*** Block opens ***

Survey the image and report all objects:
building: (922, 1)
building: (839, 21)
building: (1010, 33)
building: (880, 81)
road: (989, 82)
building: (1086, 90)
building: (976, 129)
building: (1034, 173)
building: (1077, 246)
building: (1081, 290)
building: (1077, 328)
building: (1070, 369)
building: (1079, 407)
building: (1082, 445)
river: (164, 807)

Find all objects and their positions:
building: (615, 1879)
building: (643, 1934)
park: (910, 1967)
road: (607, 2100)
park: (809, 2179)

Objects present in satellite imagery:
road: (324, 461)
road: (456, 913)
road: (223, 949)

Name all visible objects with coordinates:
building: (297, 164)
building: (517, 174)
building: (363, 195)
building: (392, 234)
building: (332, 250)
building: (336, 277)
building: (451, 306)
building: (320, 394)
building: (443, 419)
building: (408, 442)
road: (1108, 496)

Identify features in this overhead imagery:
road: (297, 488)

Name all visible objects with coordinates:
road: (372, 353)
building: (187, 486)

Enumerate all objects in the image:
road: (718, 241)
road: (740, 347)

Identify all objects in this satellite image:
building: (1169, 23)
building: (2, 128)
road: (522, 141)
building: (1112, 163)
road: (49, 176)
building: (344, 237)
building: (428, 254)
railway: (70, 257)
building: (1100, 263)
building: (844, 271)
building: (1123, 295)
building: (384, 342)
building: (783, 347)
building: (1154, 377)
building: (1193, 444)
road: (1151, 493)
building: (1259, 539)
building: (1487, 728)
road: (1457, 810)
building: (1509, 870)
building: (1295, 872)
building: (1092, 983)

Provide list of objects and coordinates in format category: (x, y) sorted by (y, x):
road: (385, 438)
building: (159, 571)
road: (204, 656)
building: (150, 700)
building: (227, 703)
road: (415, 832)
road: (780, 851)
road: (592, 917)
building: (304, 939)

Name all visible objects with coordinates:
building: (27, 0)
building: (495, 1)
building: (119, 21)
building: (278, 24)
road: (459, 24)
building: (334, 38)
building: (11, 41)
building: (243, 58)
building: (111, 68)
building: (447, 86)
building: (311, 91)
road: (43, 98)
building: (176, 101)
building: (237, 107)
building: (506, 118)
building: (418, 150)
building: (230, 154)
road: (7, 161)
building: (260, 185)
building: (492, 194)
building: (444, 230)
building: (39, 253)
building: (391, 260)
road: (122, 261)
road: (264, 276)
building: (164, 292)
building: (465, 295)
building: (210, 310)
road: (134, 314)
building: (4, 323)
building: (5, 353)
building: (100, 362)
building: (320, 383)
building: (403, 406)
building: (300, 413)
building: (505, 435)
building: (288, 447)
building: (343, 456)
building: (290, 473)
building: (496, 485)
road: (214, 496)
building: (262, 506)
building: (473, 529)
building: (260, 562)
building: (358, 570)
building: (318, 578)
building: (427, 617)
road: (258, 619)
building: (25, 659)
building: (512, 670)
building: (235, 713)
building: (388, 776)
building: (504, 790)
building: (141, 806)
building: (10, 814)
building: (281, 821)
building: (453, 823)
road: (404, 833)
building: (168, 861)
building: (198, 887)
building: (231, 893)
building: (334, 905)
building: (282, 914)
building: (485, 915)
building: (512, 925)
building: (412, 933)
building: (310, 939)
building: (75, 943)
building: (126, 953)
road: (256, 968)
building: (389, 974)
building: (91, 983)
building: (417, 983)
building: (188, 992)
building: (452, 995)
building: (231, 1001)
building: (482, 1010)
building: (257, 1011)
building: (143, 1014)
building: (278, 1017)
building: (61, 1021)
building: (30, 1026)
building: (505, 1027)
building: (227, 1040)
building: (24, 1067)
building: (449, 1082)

*** Block closes ***

How many of the lines above include the string "imagery"? Answer with the number only.

**OUTPUT FOR THIS EXERCISE**
2